→ **Goal of the exercise**
Please return each line of the material below that contains the string "kern".

+ + +

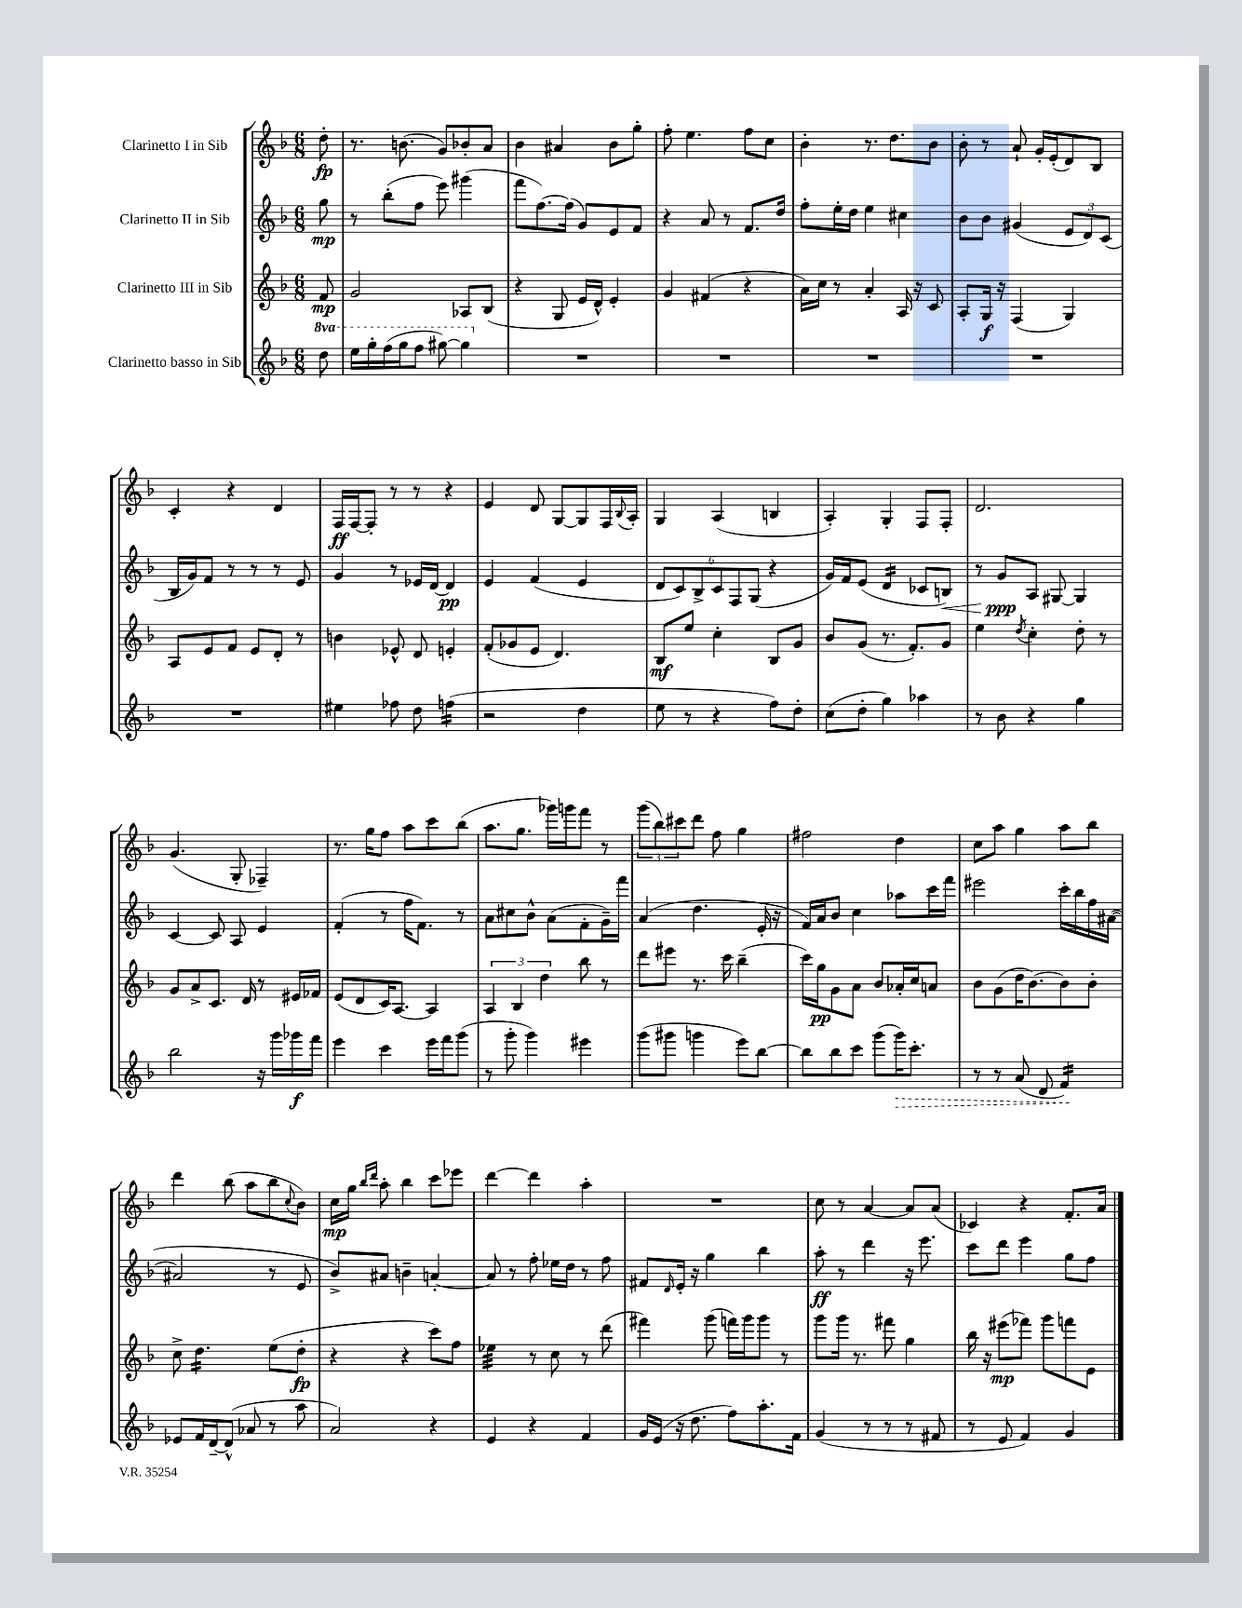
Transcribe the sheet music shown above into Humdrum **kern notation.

**kern	**kern	**kern	**kern
*staff4	*staff3	*staff2	*staff1
*clefG2	*clefG2	*clefG2	*clefG2
*k[b-]	*k[b-]	*k[b-]	*k[b-]
*M6/8	*M6/8	*M6/8	*M6/8
8ddd	8f	8gg	8dd'
=	=	=	=
16eee	2g	8r	8.r
16ggg'	.	.	.
(16fff	.	(8bb-'	.
16ggg	.	.	(8.b
8fff	.	8ff	.
[8ggg#)	.	8eee)	8g)
4ggg#]	8A-	(4ggg#	8b-'
.	(8B-	.	8a
=	=	=	=
2.r	4r	8fff	4b-
.	.	[8.ff)	.
.	8G	.	4a#
.	.	(16ff]	.
.	16e	8g)	.
.	16d^^)	.	.
.	4e'	8e	8b-
.	.	8f	8gg'
=	=	=	=
2.r	4g	4r	8ff'
.	.	.	4.ee
.	(4f#	8a	.
.	.	8r	.
.	4r	8.f	8ff
.	.	.	8cc
.	.	16dd	.
=	=	=	=
2.r	16a)	8ff'	4b-'
.	16cc	.	.
.	8r	16ee'	.
.	.	16dd	.
.	4a'	4ee	8.r
.	.	.	8.dd
.	16A	4cc#	.
.	16r	.	.
.	8c	.	8b-
=	=	=	=
2.r	8A'	8b-	8b-'
.	16G	8b-	8r
.	16r	.	.
.	(4F	(4g#	8a`
.	.	.	16g'
.	.	.	(16e'
.	4G)	12e	8d)
.	.	12d)	.
.	.	.	8B-
.	.	(12c	.
=	=	=	=
2.r	8A	16B-	4c'
.	.	16g)	.
.	8e	8f	.
.	8f	8r	4r
.	8e	8r	.
.	8d'	8r	4d
.	8r	8e	.
=	=	=	=
4ee#	4b	4g	16F
.	.	.	[16F
.	.	.	8F']
8ff-	8e-^^	8r	8r
8dd	8d	16e-	8r
.	.	[16d	.
(4ff	4e'	4d]	4r
=	=	=	=
2r	(8f'	4e	4e
.	8g-	.	.
.	8e	(4f	8d
.	4.d)	.	[8G
4dd	.	4e	8G]
.	.	.	16F
.	.	.	8qqB-
.	.	.	16A'
=	=	=	=
8ee	8B-	12d	4G
.	.	12c)	.
8r	8ee	.	.
.	.	12B-^	.
4r	4cc'	12c	(4A
.	.	12F	.
.	.	(12G	.
8ff)	8B-	4r	4B
8dd'	8g	.	.
=	=	=	=
(8cc	8b-	16g)	4A')
.	.	16f	.
8dd'	(8g	(8e	.
4gg)	8.r	4d	4G'
.	8.f')	.	.
4aa-	.	8c-	8F
.	8g	8B)	8F'
=	=	=	=
8r	4ee	8r	2.d
8b-	.	8g	.
.	8qdd	.	.
4r	4cc'	8A	.
.	.	[8G#	.
4gg	8dd'	4G#]	.
.	8r	.	.
=	=	=	=
2bb-	8g	[4c	(4.g
.	8a^	.	.
.	8.c	8c]	.
.	.	8A	8G'
.	16d	.	.
16r	8r	4e	4F-~)
16ggg	.	.	.
16ggg-	16e#	.	.
16fff	16f-	.	.
=	=	=	=
4eee	(8e	(4f'	8.r
.	8d	.	.
.	.	.	16gg
4ccc	16c)	8r	8ff
.	[8.A	.	.
.	.	16ff	8aa
.	.	8.f)	.
16eee	4A]	.	8ccc
16fff	.	.	.
(8ggg	.	8r	(8bb-
=	=	=	=
8r	6A	8a	8.aa
8ggg'	.	8cc#	.
.	6B-	.	.
.	.	.	8.gg
4ggg)	.	8b-^^	.
.	6dd	.	.
.	.	(8a	16ggg-)
.	.	.	16ggg
4eee#	8bb-	8f'	8fff
.	8r	16g~)	8r
.	.	16fff	.
=	=	=	=
(8ggg	8ddd	(4a	(12ggg
.	.	.	12bb-)
8ggg#	8eee#	.	.
.	.	.	12ccc#
4ggg	8.r	4.dd	8ddd
.	.	.	8ff
.	16ccc	.	.
8eee)	(4bb-~	.	4gg
[8bb-	.	16e'	.
.	.	16r	.
=	=	=	=
8bb-]	16ccc)	16f)	2ff#
.	16gg	16a	.
8bb-	8g	8b-	.
8ccc	8a	4cc	.
(8ggg	8b-	.	.
16ggg)	16a-'	8aa-	4dd
8.ccc'	16cc	.	.
.	8a	16ccc	.
.	.	16fff	.
=	=	=	=
8r	8b-	2eee#	8cc
8r	(8g	.	8aa
(8a	16dd	.	4gg
.	[8.b-)	.	.
8d	.	.	.
4f)	8b-]	16ccc'	8aa
.	.	16bb-	.
.	8b-'	16ff	8bb-
.	.	([16a#	.
=	=	=	=
8e-	8cc^	2a#]	4ddd
16f	4.dd	.	.
[16d~	.	.	.
(8d^^]	.	.	(8bb-
8a-	.	.	8aa
8r	(8ee	8r	8bb-
.	.	.	8qqcc
8aa	8dd'	8e	8b-)
=	=	=	=
2a)	4r	8b-^)	16cc
.	.	.	16gg
.	.	.	16qqbb-
.	.	.	16qqddd
.	.	8a#	8aa'
.	4r	4b~	4bb-
4r	8ccc)	[4a'	8ccc
.	8ff	.	8eee-
=	=	=	=
4e	4ee-	8a]	[4ddd
.	.	8r	.
4r	8r	8ff'	4ddd]
.	8cc	16ee-	.
.	.	16dd	.
4f	8r	8r	4aa'
.	(8ddd	8ff	.
=	=	=	=
16g	4fff#)	8f#	2.r
(16e	.	.	.
.	.	16qqd	.
16r	.	16e'	.
8.dd	.	16r	.
.	(8ggg	4gg	.
8ff)	16fff)	.	.
.	16ggg	.	.
8.aa'	8ggg	4bb-	.
.	8r	.	.
16f	.	.	.
=	=	=	=
(4g	8ggg	8aa'	8cc
.	16ggg	8r	8r
.	8.r	.	.
8r	.	4ddd	[4a
8r	8fff#	.	.
8r	4gg	16r	8a]
.	.	8.eee	.
8f#	.	.	(8a
=	=	=	=
8r	16bb-	8ccc	4c-)
.	16r	.	.
8e	(8eee#	8ddd	.
4f)	8fff-)	4eee	4r
.	8ggg	.	.
4g	8fff	8gg	8.f'
.	8e	8ff	.
.	.	.	16a
==	==	==	==
*-	*-	*-	*-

+ + +

→ **The answer**
Transcribe the sheet music shown above into Humdrum **kern notation.
**kern	**kern	**kern	**kern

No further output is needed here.